§ Record excerpts
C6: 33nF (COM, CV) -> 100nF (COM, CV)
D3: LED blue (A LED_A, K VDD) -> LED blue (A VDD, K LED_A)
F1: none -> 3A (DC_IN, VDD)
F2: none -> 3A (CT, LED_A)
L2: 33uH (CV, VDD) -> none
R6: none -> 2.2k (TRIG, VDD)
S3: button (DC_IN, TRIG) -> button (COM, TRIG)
==
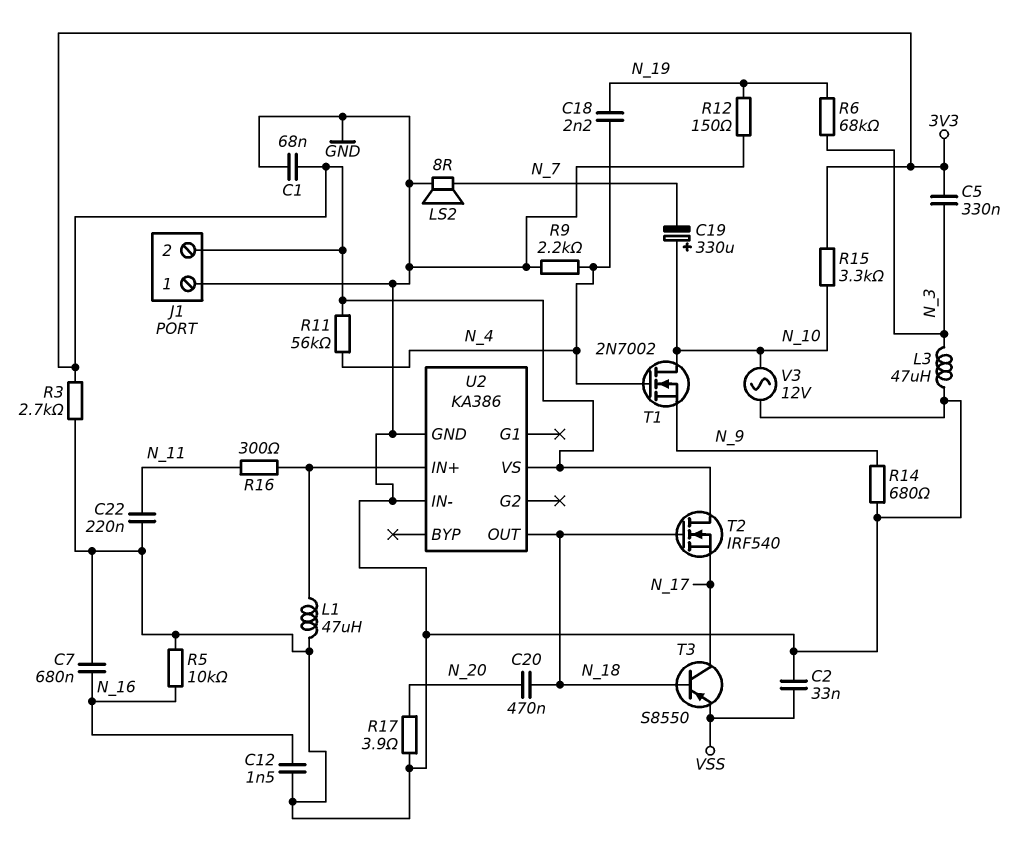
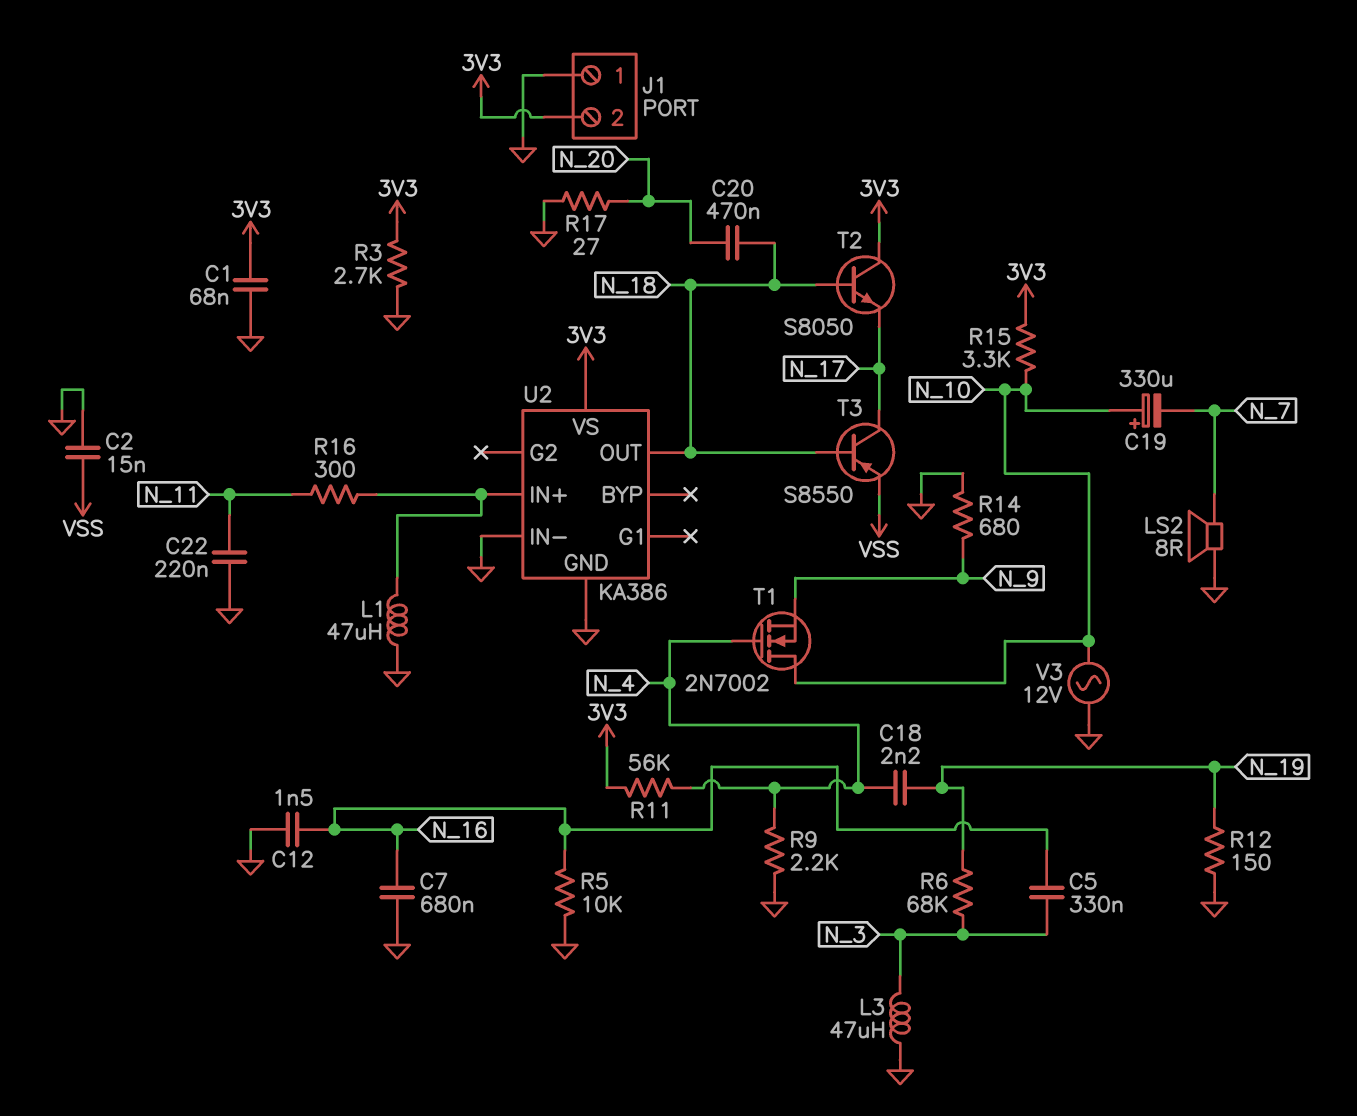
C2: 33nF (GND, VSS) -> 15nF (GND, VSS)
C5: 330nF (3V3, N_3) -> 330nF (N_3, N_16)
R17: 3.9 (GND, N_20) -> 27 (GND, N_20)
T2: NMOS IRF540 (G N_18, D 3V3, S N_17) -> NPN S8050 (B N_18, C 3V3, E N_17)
* * *
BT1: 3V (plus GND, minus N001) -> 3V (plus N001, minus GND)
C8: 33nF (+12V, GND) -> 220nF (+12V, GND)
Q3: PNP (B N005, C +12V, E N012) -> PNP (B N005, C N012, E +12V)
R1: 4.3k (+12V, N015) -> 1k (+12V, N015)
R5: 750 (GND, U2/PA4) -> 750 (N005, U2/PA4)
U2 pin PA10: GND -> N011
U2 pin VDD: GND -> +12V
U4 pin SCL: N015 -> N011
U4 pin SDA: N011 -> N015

§ Task statement
Set down precisely the lines above between the line holding "F1: none -> 3A (DC_IN, VDD)" and the line holding "S3: button (DC_IN, TRIG)", inclusive, and nothing beyond them.

§ Task result
F1: none -> 3A (DC_IN, VDD)
F2: none -> 3A (CT, LED_A)
L2: 33uH (CV, VDD) -> none
R6: none -> 2.2k (TRIG, VDD)
S3: button (DC_IN, TRIG) -> button (COM, TRIG)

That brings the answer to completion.